* [Collected material]

↓↓↓

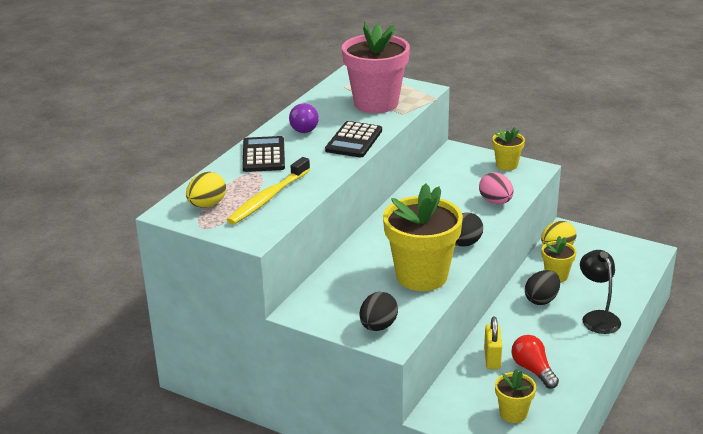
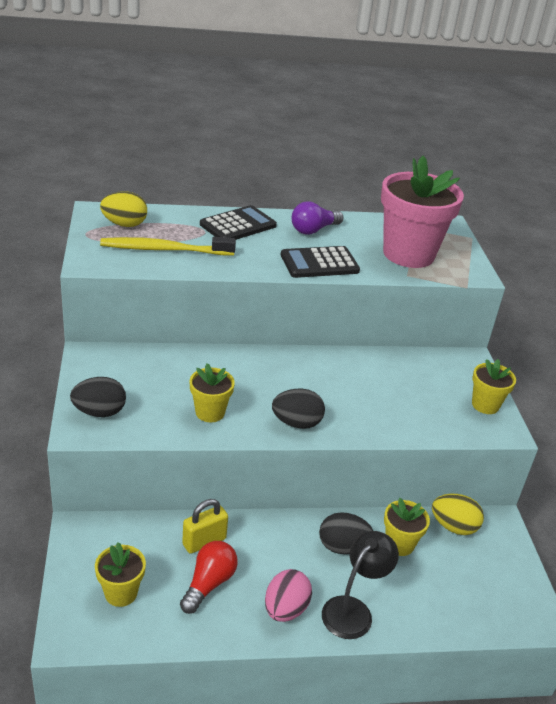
camera: 50 degrees right, 5 degrees up
(421, 276) = (210, 412): yellow flower pot -> yellow flower pot, size x0.49
(495, 202) = (401, 420): pink egg -> pink egg (285, 609)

↑↑↑

* [What is being asked]
Restate the listing above word for word and skip each picture.

* [Answer]
camera: 50 degrees right, 5 degrees up
(421, 276) = (210, 412): yellow flower pot -> yellow flower pot, size x0.49
(495, 202) = (401, 420): pink egg -> pink egg (285, 609)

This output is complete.